- _GIVEN EXERCISE_
Show each line below that contains the string "kern", copied in full. Case counts.

— START —

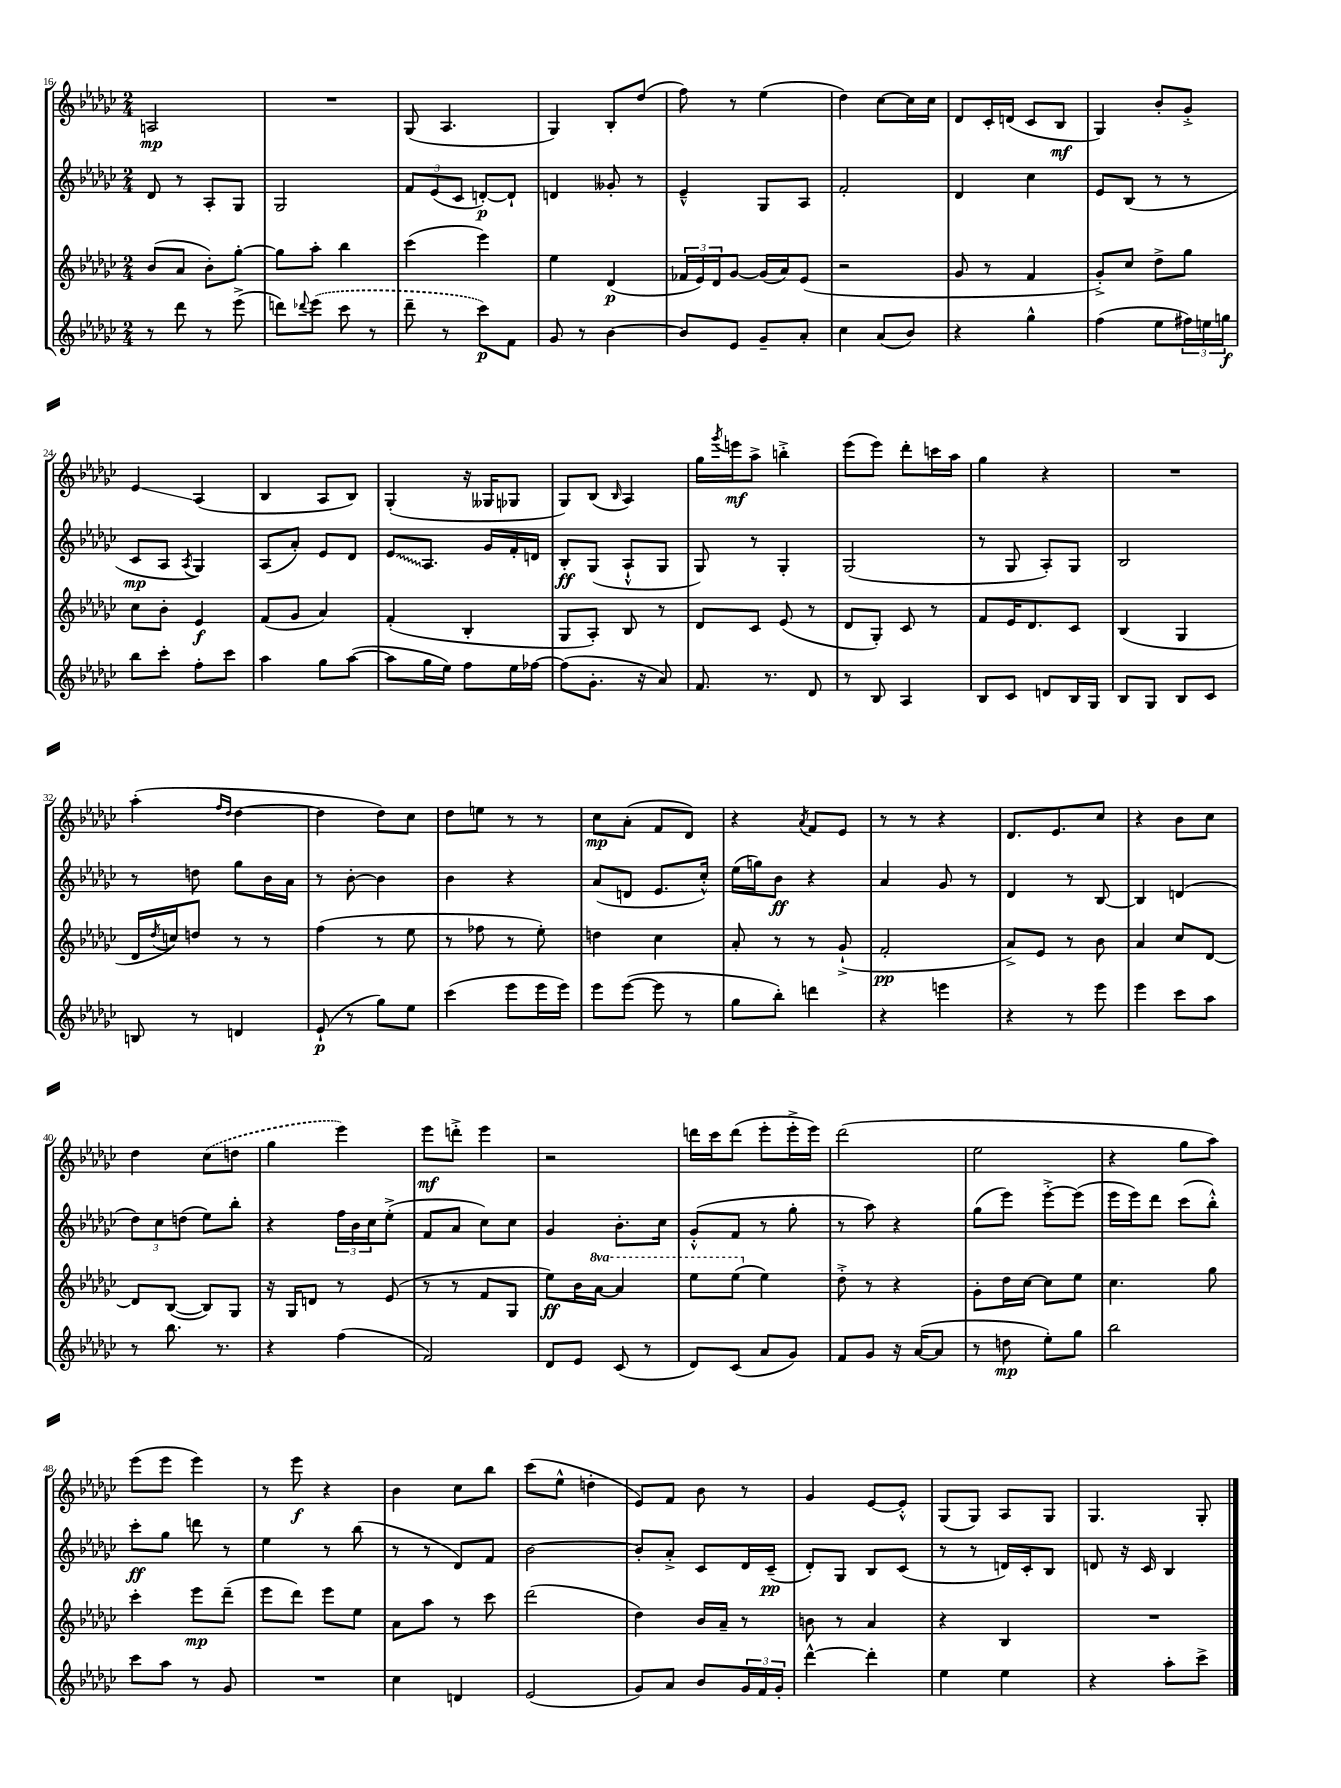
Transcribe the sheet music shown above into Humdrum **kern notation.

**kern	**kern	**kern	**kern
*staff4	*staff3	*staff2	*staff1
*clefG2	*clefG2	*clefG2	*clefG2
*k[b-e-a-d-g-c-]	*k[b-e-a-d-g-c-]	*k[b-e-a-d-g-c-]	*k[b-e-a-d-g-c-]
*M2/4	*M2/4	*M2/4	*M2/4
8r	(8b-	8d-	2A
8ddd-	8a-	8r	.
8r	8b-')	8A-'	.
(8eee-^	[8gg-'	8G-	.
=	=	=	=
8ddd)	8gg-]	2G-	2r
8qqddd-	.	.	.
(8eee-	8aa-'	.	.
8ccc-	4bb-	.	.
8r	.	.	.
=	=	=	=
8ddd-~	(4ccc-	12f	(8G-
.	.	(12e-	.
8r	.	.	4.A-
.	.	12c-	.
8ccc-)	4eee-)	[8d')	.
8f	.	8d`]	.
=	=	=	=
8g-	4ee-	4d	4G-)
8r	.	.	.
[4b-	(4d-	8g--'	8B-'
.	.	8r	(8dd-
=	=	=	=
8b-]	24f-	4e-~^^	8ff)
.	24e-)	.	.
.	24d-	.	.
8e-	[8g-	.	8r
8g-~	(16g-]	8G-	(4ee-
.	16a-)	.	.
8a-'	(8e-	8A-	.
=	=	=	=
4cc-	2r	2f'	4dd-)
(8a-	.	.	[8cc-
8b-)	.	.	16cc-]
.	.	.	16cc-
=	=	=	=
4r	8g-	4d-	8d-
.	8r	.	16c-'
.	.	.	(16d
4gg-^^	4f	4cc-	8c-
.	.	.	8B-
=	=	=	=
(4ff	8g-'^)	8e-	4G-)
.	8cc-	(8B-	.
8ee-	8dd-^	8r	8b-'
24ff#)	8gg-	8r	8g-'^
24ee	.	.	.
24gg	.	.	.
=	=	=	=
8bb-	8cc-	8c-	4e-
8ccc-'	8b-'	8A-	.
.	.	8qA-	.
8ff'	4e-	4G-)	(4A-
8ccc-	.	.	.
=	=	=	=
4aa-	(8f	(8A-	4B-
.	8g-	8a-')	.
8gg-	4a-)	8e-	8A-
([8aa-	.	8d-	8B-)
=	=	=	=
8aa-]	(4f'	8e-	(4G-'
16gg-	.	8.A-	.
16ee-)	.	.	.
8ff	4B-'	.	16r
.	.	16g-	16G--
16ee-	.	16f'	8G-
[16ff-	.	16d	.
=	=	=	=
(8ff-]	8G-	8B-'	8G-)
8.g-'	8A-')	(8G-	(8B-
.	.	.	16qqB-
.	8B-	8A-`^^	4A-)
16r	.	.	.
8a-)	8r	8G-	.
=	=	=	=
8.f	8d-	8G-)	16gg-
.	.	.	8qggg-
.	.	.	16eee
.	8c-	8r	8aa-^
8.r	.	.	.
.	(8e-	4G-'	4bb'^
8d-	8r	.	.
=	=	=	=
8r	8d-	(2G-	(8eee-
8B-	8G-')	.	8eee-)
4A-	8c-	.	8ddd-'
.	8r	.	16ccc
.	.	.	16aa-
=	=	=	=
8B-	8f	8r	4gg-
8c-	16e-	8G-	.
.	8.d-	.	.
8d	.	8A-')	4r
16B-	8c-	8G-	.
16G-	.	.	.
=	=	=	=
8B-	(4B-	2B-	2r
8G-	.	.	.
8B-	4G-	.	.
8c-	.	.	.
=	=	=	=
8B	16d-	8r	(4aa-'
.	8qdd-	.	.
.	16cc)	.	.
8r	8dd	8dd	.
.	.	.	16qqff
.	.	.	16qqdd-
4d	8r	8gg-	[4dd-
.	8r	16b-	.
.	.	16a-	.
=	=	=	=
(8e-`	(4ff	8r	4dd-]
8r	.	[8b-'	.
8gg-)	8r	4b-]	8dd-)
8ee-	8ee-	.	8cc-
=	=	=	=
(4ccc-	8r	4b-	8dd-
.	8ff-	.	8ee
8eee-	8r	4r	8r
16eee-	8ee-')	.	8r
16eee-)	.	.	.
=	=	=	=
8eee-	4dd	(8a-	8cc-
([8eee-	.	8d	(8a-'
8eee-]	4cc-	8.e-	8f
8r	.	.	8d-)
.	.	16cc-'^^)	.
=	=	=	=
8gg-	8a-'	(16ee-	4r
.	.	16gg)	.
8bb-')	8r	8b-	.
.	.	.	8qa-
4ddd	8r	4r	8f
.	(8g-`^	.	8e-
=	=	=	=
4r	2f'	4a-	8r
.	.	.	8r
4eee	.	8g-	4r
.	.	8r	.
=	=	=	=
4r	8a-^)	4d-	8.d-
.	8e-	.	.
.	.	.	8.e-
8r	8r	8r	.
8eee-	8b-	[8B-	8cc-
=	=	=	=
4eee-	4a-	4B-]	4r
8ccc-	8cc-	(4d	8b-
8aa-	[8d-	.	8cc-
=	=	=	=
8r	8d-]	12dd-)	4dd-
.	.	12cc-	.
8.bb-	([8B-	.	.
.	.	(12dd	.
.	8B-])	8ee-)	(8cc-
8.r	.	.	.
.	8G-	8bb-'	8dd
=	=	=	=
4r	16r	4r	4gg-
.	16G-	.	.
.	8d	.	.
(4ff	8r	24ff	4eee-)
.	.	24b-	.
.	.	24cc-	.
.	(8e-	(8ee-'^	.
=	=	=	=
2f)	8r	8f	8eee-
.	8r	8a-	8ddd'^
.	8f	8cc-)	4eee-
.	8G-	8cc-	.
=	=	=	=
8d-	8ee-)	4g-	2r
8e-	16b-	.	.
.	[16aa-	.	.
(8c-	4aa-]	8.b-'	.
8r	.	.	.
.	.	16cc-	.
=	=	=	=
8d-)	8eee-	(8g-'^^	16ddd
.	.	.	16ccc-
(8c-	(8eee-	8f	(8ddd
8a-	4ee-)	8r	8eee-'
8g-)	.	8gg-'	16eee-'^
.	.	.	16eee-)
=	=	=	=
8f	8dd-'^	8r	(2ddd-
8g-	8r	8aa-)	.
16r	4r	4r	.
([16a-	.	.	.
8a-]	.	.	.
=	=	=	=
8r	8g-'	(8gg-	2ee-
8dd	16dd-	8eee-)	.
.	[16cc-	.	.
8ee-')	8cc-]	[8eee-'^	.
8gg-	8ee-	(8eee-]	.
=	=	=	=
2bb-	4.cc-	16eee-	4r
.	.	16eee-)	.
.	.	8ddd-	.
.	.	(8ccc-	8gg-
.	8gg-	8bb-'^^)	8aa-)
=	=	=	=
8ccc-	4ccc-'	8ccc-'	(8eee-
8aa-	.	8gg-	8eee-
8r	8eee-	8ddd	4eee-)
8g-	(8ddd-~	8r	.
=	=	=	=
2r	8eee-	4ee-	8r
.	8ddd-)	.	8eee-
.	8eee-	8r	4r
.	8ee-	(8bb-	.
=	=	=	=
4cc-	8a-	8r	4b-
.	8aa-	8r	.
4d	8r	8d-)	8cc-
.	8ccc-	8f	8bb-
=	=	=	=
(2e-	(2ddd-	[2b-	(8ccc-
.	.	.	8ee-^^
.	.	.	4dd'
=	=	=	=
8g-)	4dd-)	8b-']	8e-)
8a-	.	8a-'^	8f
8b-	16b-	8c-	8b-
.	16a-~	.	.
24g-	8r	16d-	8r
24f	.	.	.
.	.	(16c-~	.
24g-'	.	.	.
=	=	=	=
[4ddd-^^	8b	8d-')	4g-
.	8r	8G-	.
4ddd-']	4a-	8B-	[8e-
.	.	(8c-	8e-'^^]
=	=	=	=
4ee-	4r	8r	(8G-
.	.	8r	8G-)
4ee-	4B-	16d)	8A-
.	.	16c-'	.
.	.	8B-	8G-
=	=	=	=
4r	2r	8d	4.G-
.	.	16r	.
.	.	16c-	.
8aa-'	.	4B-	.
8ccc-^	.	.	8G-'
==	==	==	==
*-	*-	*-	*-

— END —

- _THE COMPLETED TASK_
Transcribe the sheet music shown above into Humdrum **kern notation.
**kern	**kern	**kern	**kern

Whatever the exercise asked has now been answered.